▶ **AVAILABLE DATA**
= = = =

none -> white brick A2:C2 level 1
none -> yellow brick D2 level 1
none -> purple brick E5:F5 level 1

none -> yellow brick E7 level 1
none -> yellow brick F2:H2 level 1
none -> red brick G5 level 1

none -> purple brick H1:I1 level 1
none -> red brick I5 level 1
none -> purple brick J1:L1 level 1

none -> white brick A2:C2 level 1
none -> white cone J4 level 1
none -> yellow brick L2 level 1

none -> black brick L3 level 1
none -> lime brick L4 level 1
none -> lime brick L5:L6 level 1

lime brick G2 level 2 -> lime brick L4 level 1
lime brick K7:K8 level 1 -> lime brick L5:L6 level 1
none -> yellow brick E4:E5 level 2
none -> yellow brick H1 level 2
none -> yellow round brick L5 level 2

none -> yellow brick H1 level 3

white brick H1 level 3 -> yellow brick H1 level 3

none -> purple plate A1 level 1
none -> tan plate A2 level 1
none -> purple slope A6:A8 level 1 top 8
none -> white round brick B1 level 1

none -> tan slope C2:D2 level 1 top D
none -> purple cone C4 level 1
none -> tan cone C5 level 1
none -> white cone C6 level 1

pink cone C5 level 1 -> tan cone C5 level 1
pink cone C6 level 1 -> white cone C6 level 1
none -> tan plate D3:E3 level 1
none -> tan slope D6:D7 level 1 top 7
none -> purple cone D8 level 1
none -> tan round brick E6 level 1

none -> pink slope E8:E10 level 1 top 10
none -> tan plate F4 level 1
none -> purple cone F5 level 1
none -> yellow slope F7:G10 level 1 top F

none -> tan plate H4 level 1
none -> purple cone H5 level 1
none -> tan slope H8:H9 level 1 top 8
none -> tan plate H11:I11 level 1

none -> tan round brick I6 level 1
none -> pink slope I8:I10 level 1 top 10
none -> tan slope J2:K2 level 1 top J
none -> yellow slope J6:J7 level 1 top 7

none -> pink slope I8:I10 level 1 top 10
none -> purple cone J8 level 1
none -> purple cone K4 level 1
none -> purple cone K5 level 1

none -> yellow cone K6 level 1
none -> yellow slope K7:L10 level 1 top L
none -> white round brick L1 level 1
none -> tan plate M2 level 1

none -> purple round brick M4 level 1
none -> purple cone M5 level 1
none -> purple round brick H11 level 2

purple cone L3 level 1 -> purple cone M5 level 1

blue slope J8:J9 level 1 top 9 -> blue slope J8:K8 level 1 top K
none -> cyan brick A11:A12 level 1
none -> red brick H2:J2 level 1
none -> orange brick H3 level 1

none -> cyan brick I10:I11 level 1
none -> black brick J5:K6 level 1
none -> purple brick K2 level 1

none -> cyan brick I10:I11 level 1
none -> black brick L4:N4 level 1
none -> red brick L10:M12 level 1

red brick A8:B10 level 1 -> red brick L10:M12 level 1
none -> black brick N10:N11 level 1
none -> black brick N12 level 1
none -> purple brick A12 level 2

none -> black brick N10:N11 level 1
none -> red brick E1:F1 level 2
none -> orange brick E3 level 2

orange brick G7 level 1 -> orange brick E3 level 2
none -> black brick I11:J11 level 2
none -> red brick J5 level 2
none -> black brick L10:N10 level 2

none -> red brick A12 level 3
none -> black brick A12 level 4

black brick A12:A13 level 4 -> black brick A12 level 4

= = = =

▶ **YOUR OBJECTIVE**
Your answer should consist of all lines above that include the string "pink".

▶ **OUTPUT BELOW**
pink cone C5 level 1 -> tan cone C5 level 1
pink cone C6 level 1 -> white cone C6 level 1
none -> pink slope E8:E10 level 1 top 10
none -> pink slope I8:I10 level 1 top 10
none -> pink slope I8:I10 level 1 top 10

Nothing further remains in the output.